**What is needed**
Where a line contains the word "blue", copy that line from the records below.

┌──

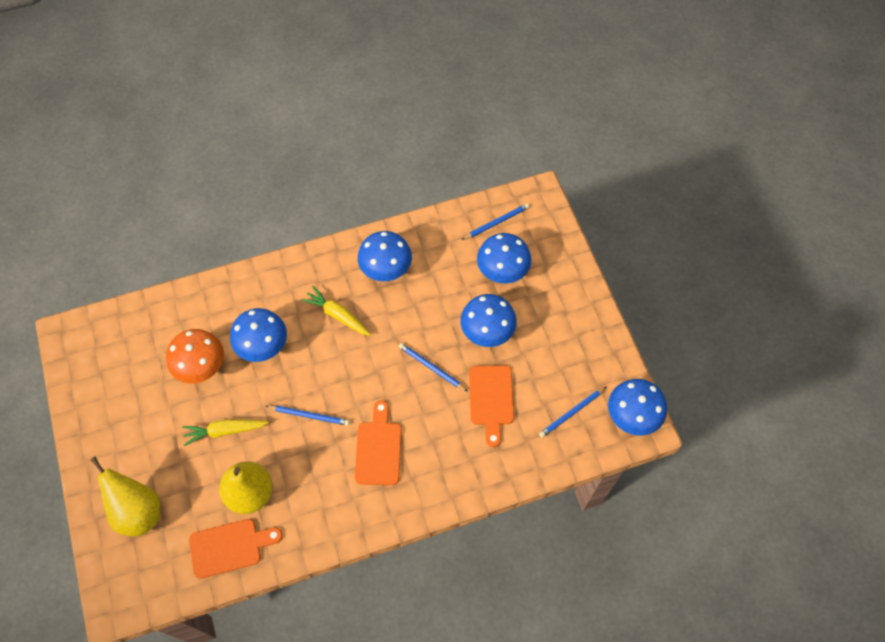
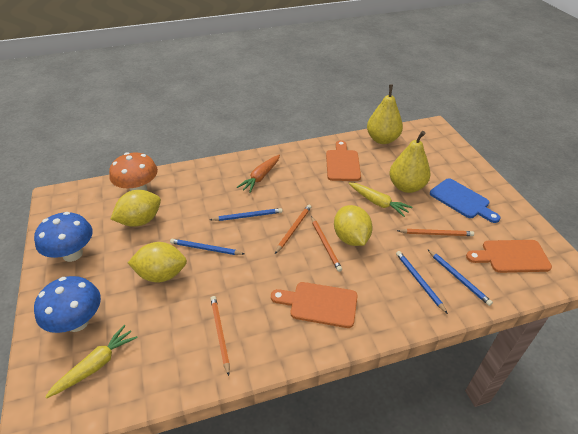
blue cutting board: none = 0 -> [430,179,501,223] = 1
blue mushroom: [230,308,287,362] [358,231,412,281] [460,294,517,347] [477,233,531,283] [608,379,667,435] = 5 -> [34,212,93,262] [34,276,101,333] = 2
orange carrot: none = 0 -> [237,155,280,193] = 1
orange pencil: none = 0 -> [210,296,230,376] [275,205,311,254] [311,216,342,272] [397,229,474,236] = 4
yellow lemon: none = 0 -> [111,190,161,227] [128,242,187,283] [334,205,373,246] = 3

└──

**Your solution**
blue cutting board: none = 0 -> [430,179,501,223] = 1
blue mushroom: [230,308,287,362] [358,231,412,281] [460,294,517,347] [477,233,531,283] [608,379,667,435] = 5 -> [34,212,93,262] [34,276,101,333] = 2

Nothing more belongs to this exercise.